● Work order
Print each entry again exactly as written, and keep the pictures out.

● Recorded data
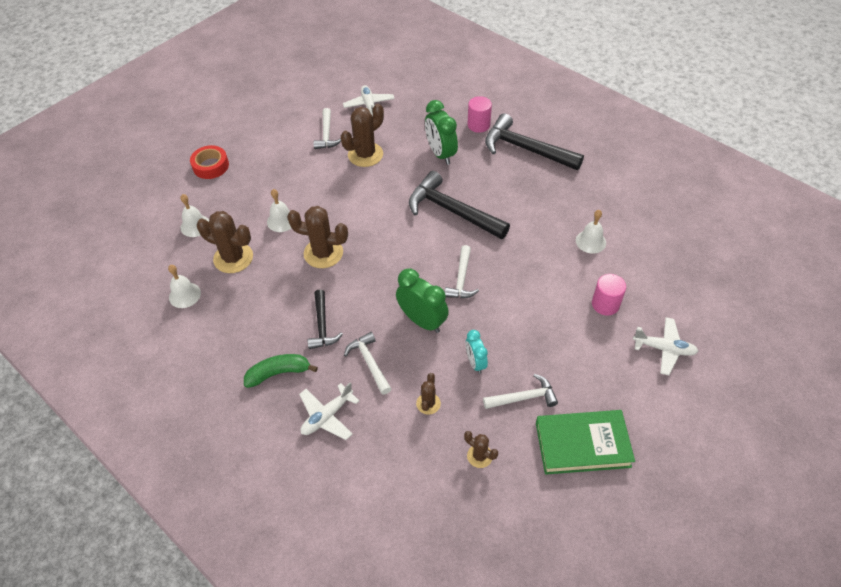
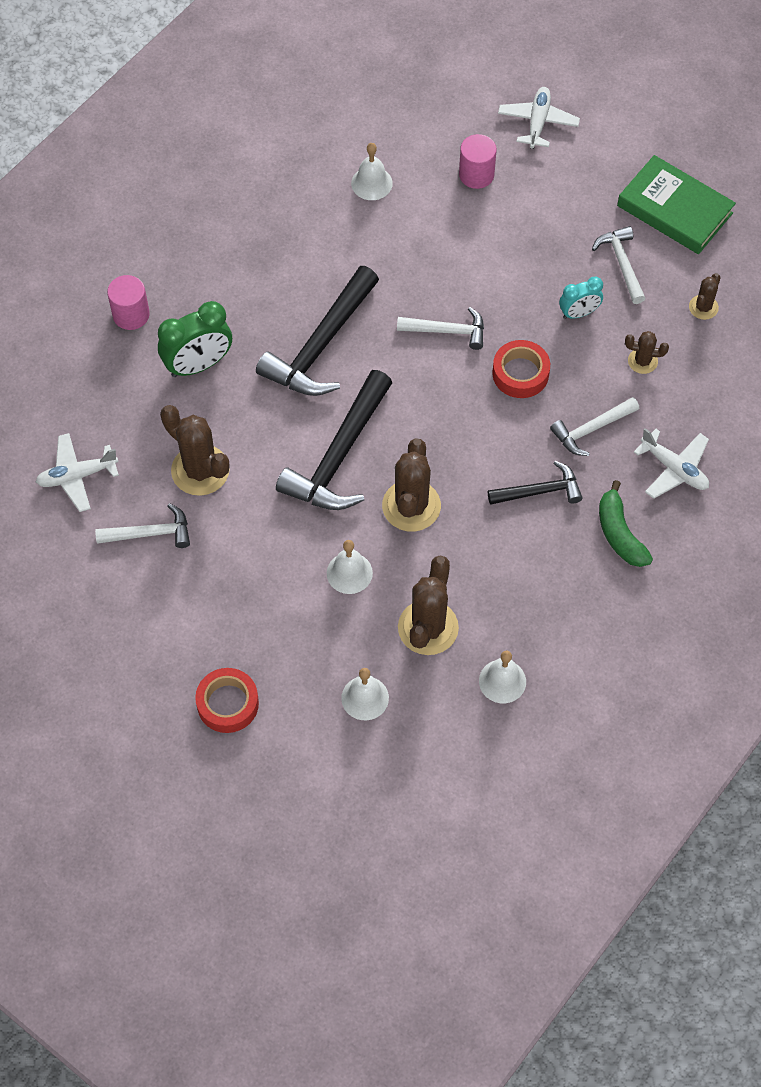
camera: 95 degrees left, 10 degrees up
(422, 321) = (520, 373): green clock -> red tape
(525, 149) = (188, 253): black hammer -> black hammer (339, 456)
(582, 444) = (674, 209): green book -> green book turned 45 degrees counterclockwise

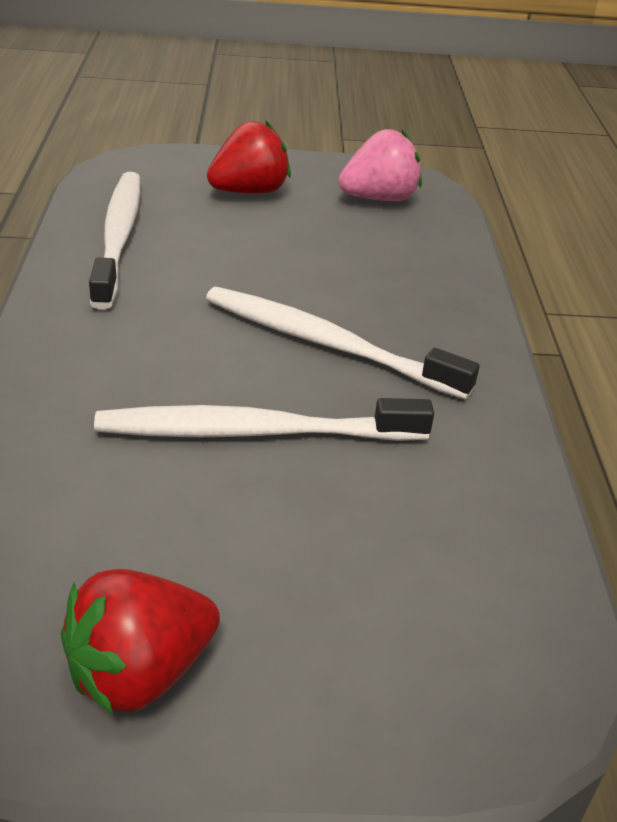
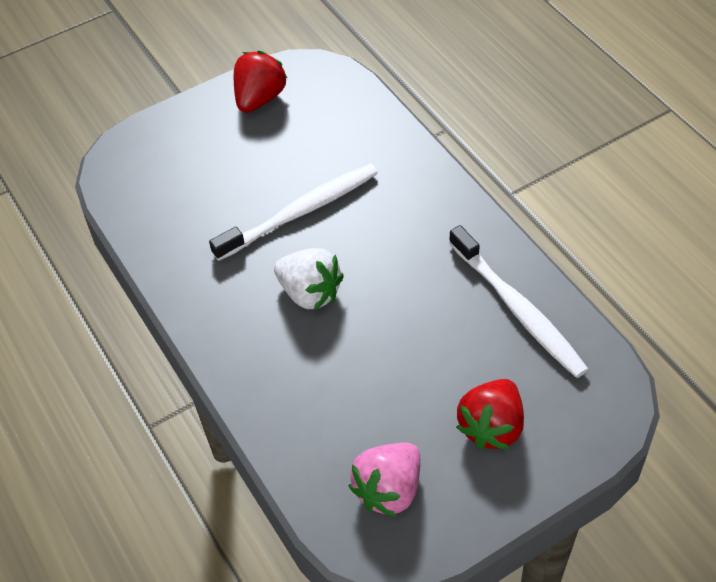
camera: 155 degrees right, 15 degrees up
(327, 344) = (310, 293): white toothbrush -> white strawberry

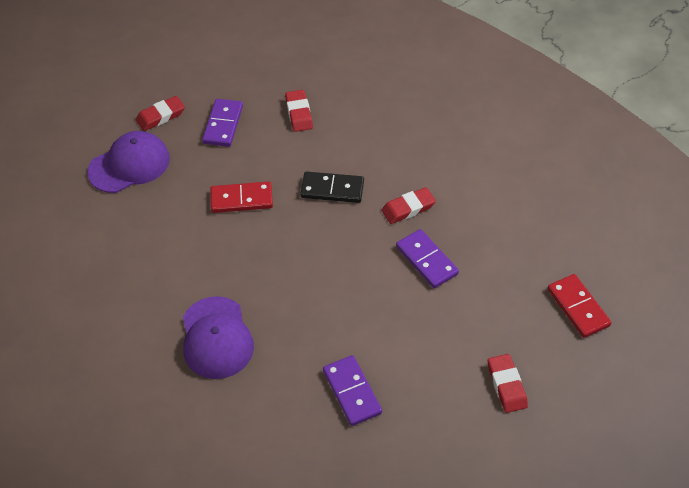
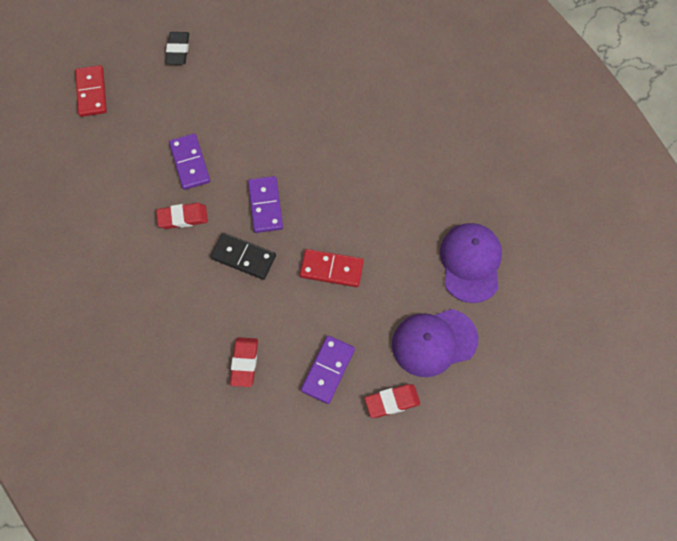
camera: 165 degrees left, 15 degrees up
(216, 338) = (384, 140): purple cap -> purple cap (470, 263)
(351, 392) = (292, 73): purple domino -> purple domino (265, 205)
(506, 385) = (178, 50): red eraser -> black eraser

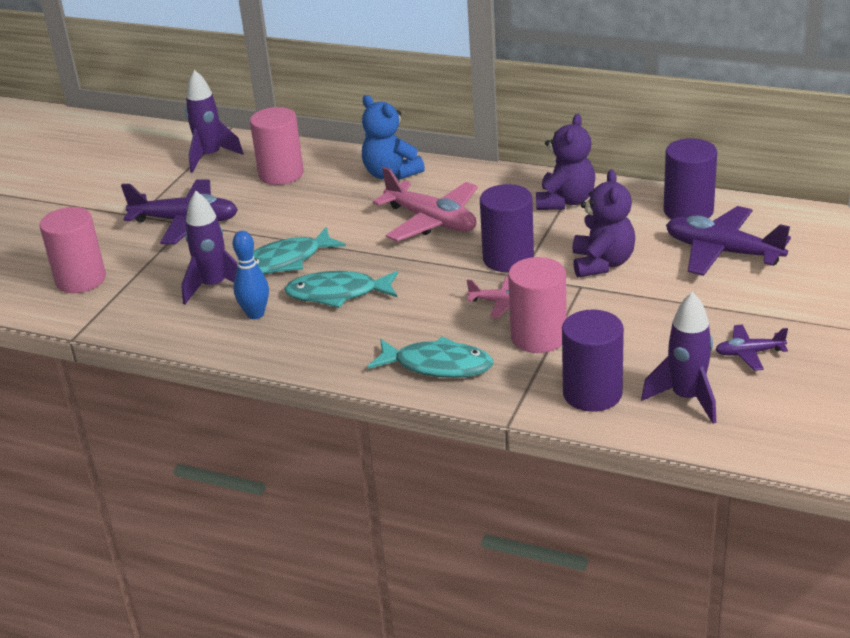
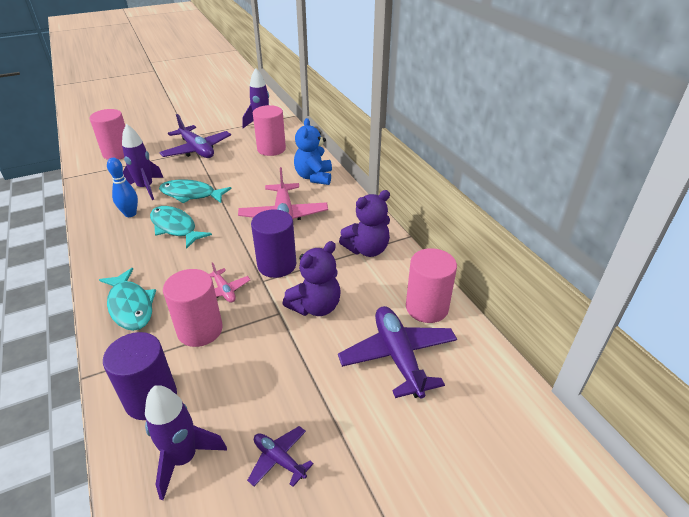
camera: 40 degrees right, 5 degrees up
(688, 211) = (426, 307): purple cylinder -> pink cylinder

● Task answer
camera: 95 degrees left, 10 degrees up
(422, 321) = (520, 373): green clock -> red tape
(525, 149) = (188, 253): black hammer -> black hammer (339, 456)
(582, 444) = (674, 209): green book -> green book turned 45 degrees counterclockwise

camera: 155 degrees right, 15 degrees up
(327, 344) = (310, 293): white toothbrush -> white strawberry

camera: 165 degrees left, 15 degrees up
(216, 338) = (384, 140): purple cap -> purple cap (470, 263)
(351, 392) = (292, 73): purple domino -> purple domino (265, 205)
(506, 385) = (178, 50): red eraser -> black eraser

camera: 40 degrees right, 5 degrees up
(688, 211) = (426, 307): purple cylinder -> pink cylinder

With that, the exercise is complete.